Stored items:
□ □ □ □

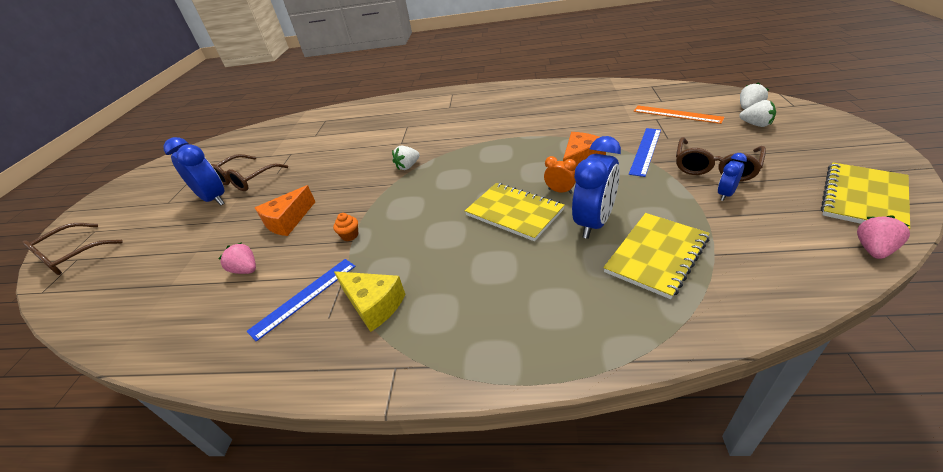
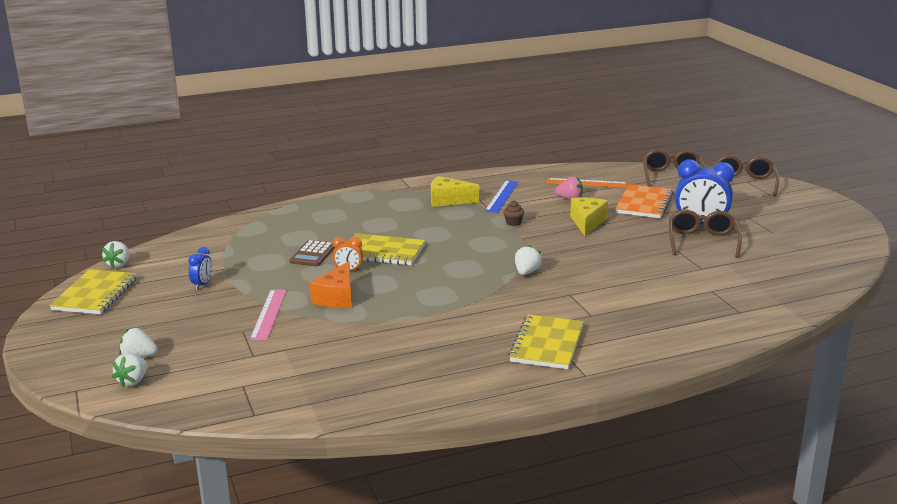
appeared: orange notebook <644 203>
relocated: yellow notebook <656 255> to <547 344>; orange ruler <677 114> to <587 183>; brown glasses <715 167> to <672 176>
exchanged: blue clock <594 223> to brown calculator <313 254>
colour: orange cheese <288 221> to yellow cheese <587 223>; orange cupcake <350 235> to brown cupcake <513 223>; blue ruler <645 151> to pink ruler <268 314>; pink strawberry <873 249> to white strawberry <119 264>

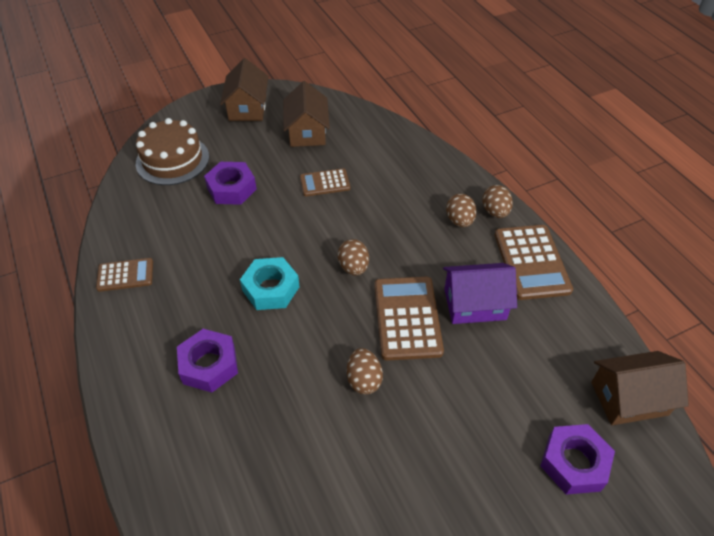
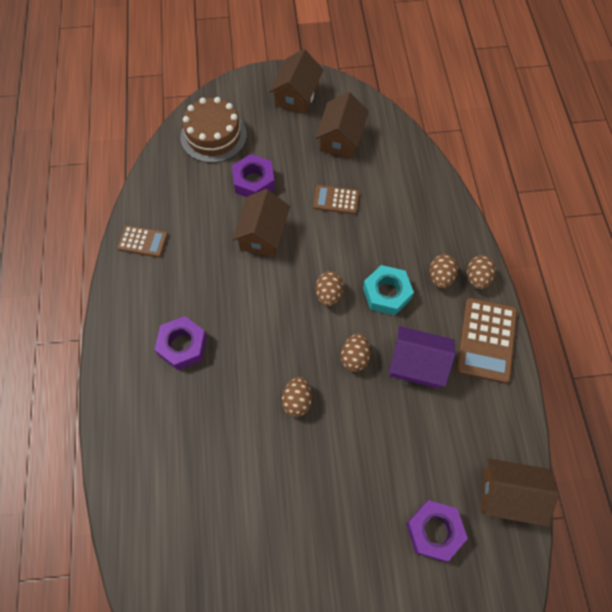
appeared: brown house <262 234>
relocated: turquoise nut <271 289> to <386 293>
exchanged: brown calculator <407 318> to brown egg <354 357>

□ □ □ □

Keep the pictures out and repeat exactly the lines from the beginning of the data through the line that contains "exchanged: blue clock", both ends included.

### TASK RESPONSE:
appeared: orange notebook <644 203>
relocated: yellow notebook <656 255> to <547 344>; orange ruler <677 114> to <587 183>; brown glasses <715 167> to <672 176>
exchanged: blue clock <594 223> to brown calculator <313 254>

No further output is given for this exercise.